Source information —
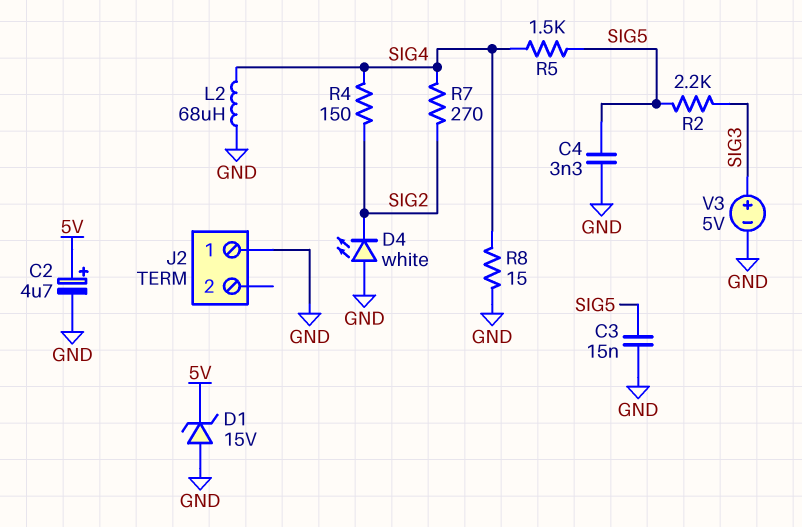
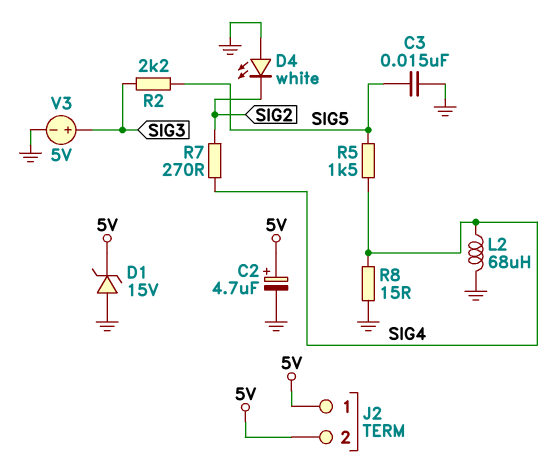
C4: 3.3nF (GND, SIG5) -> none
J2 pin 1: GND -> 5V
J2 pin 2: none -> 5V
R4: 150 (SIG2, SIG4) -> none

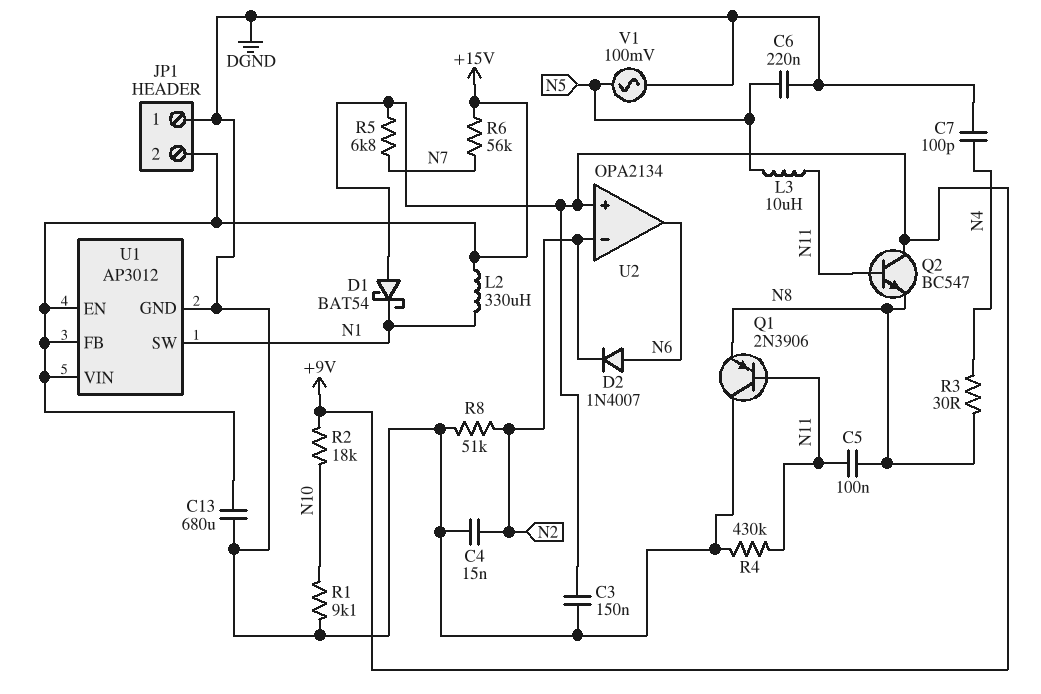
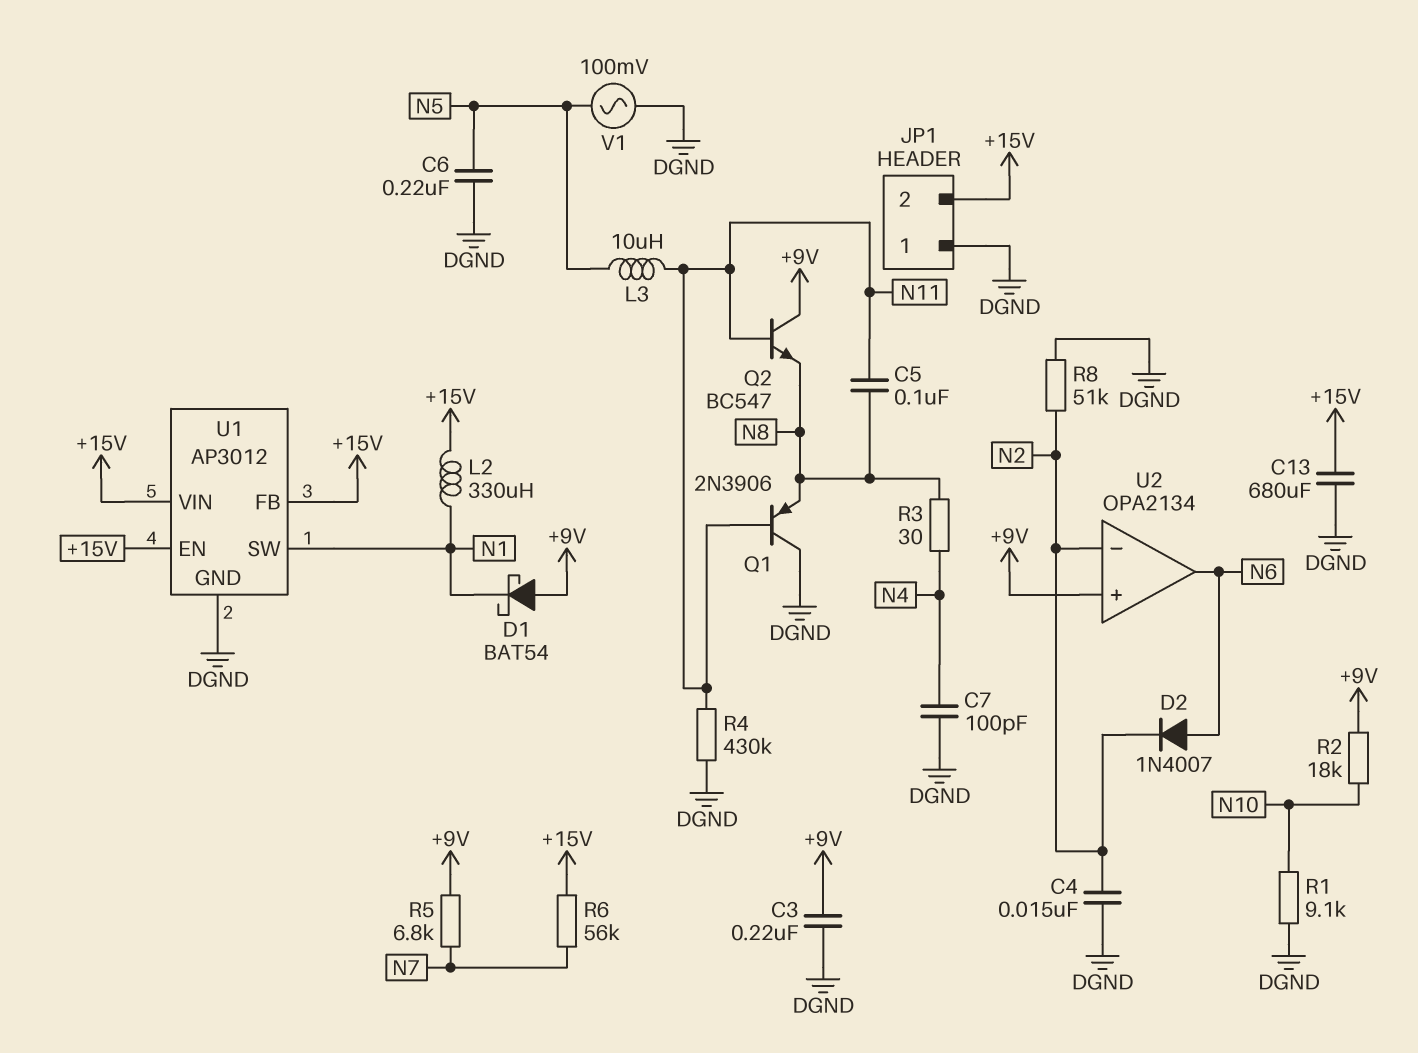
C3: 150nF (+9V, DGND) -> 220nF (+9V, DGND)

What to work on — The answer must be a single number: the count of lines in the entries that include "none".

Result of this task — 3